What this task involves> Report each line of the listing that carries the word "phone".
:: Input material ::
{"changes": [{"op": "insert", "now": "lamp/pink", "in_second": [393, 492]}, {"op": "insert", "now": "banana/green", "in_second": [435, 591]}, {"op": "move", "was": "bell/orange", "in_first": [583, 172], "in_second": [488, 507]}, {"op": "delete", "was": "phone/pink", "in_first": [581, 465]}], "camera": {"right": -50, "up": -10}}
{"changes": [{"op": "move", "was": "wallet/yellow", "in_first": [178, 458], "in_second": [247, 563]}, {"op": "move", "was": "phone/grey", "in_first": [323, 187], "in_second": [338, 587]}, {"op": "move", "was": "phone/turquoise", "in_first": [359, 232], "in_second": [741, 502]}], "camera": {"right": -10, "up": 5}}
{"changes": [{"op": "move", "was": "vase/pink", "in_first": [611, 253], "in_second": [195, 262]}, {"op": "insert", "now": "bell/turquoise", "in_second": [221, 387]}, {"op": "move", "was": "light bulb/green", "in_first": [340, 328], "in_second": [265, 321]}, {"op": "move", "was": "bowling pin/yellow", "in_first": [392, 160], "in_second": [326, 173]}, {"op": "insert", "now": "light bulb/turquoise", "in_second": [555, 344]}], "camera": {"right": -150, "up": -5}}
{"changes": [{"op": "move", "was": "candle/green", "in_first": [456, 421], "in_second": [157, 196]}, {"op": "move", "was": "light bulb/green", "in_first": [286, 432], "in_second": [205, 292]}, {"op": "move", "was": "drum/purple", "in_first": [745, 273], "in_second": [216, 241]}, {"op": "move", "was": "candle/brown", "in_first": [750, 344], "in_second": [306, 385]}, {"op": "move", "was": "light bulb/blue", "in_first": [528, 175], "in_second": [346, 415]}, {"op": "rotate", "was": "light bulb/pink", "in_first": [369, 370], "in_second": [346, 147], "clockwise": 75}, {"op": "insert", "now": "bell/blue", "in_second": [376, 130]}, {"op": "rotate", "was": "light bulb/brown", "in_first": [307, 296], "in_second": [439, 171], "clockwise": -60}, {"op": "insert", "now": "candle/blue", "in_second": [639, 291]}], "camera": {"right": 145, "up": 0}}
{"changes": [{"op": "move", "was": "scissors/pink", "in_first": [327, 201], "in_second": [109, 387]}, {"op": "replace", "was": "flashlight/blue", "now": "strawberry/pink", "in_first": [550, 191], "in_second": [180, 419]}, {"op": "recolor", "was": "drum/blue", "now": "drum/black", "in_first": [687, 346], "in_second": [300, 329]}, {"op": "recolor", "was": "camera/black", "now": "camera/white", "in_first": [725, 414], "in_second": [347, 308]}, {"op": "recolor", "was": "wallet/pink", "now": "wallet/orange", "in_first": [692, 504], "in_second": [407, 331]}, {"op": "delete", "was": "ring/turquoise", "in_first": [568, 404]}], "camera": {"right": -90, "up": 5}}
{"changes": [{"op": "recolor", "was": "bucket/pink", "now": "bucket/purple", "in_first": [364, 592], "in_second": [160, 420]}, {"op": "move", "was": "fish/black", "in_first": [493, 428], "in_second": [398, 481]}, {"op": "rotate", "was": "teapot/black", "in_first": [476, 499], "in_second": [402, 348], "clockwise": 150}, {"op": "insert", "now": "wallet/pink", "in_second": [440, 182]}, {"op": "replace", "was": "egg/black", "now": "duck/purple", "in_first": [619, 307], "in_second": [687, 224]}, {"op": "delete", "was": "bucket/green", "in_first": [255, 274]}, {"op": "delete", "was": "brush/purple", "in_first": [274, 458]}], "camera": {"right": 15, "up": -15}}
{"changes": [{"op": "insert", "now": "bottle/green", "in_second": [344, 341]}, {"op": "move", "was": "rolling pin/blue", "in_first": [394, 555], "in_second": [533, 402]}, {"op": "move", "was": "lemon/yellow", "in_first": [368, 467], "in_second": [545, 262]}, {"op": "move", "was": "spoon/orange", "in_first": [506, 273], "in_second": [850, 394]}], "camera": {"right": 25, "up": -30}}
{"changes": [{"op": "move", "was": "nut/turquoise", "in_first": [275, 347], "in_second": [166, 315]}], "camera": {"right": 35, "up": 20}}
:::
Answer box>
{"changes": [{"op": "insert", "now": "lamp/pink", "in_second": [393, 492]}, {"op": "insert", "now": "banana/green", "in_second": [435, 591]}, {"op": "move", "was": "bell/orange", "in_first": [583, 172], "in_second": [488, 507]}, {"op": "delete", "was": "phone/pink", "in_first": [581, 465]}], "camera": {"right": -50, "up": -10}}
{"changes": [{"op": "move", "was": "wallet/yellow", "in_first": [178, 458], "in_second": [247, 563]}, {"op": "move", "was": "phone/grey", "in_first": [323, 187], "in_second": [338, 587]}, {"op": "move", "was": "phone/turquoise", "in_first": [359, 232], "in_second": [741, 502]}], "camera": {"right": -10, "up": 5}}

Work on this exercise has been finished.